(Data entries)
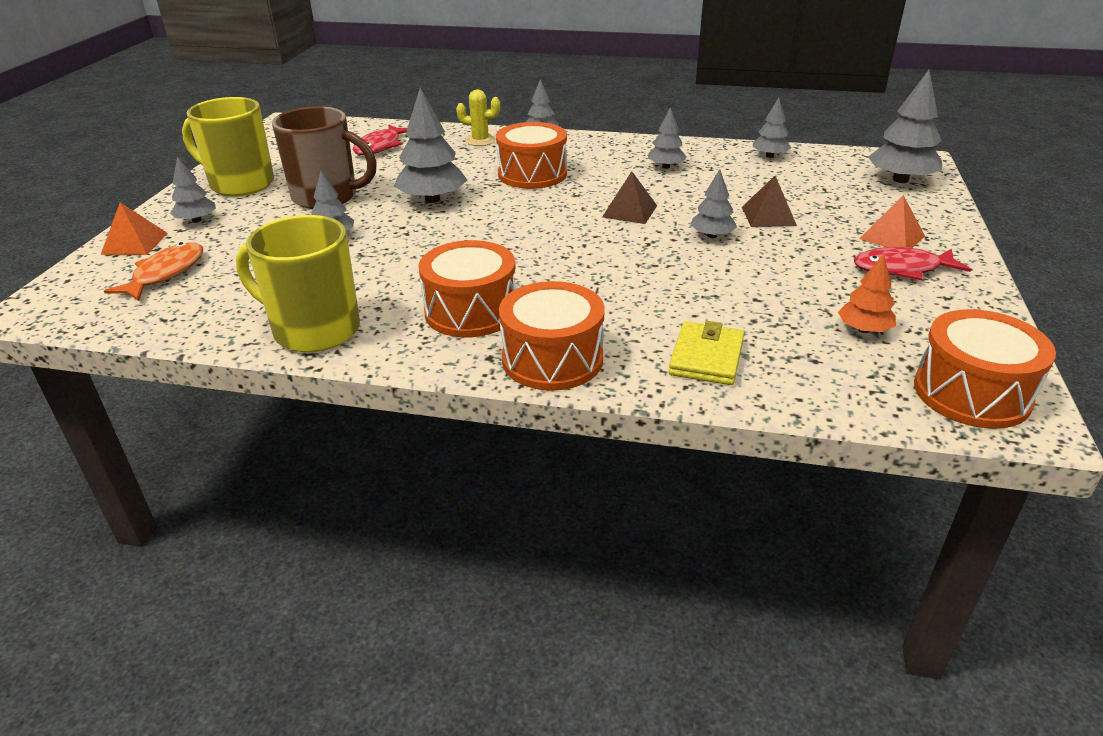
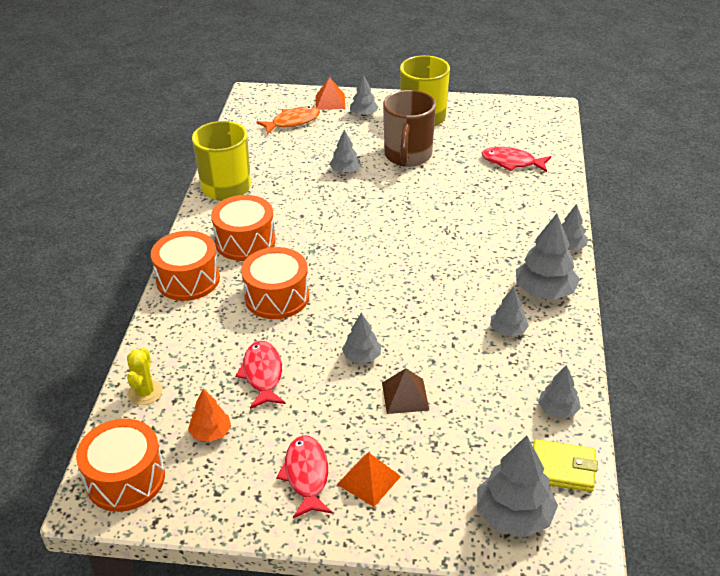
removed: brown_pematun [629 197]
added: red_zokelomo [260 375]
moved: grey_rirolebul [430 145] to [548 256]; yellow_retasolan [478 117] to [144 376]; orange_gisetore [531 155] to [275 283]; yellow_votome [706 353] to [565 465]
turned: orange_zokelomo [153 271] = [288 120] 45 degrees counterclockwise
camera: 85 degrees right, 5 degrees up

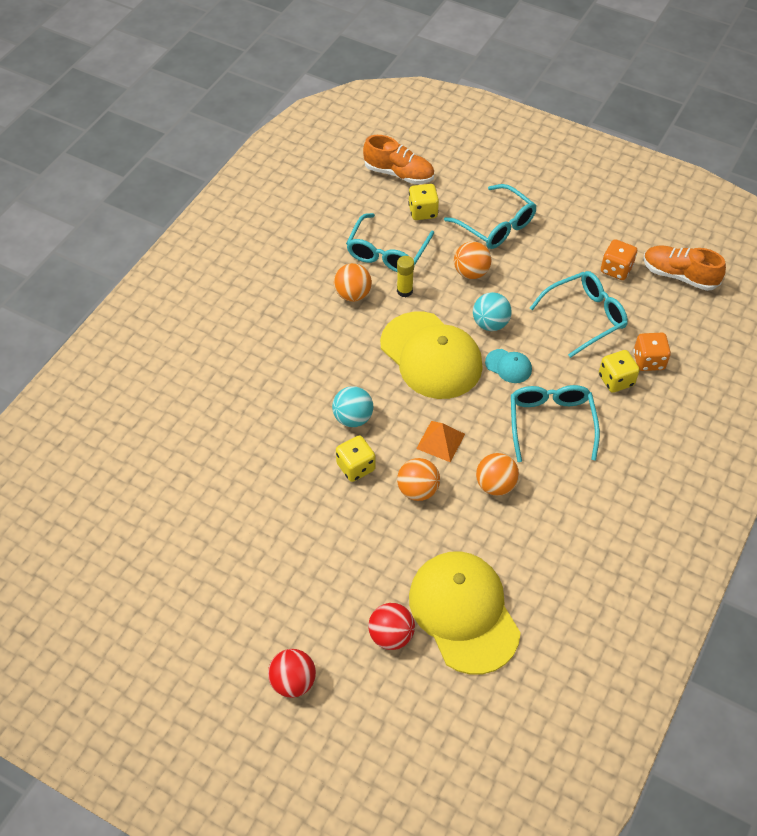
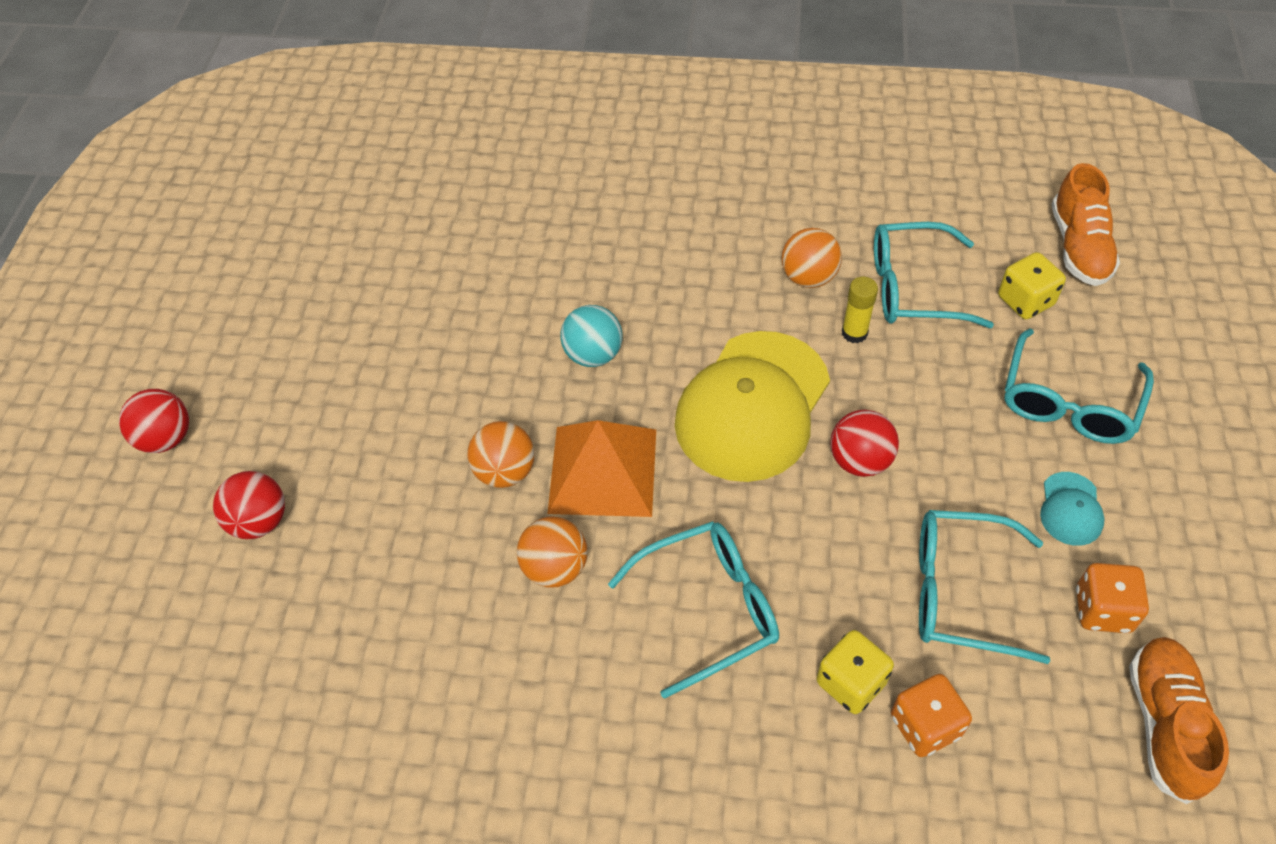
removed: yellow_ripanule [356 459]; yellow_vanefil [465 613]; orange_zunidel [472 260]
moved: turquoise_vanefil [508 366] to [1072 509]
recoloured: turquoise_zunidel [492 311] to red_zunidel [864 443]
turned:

(Task goal) If an entry above holds a picture, leave that picture out and print the rest exactly.

(Response to the task)
removed: brown_pematun [629 197]
added: red_zokelomo [260 375]
moved: grey_rirolebul [430 145] to [548 256]; yellow_retasolan [478 117] to [144 376]; orange_gisetore [531 155] to [275 283]; yellow_votome [706 353] to [565 465]
turned: orange_zokelomo [153 271] = [288 120] 45 degrees counterclockwise
camera: 85 degrees right, 5 degrees up

removed: yellow_ripanule [356 459]; yellow_vanefil [465 613]; orange_zunidel [472 260]
moved: turquoise_vanefil [508 366] to [1072 509]
recoloured: turquoise_zunidel [492 311] to red_zunidel [864 443]
turned:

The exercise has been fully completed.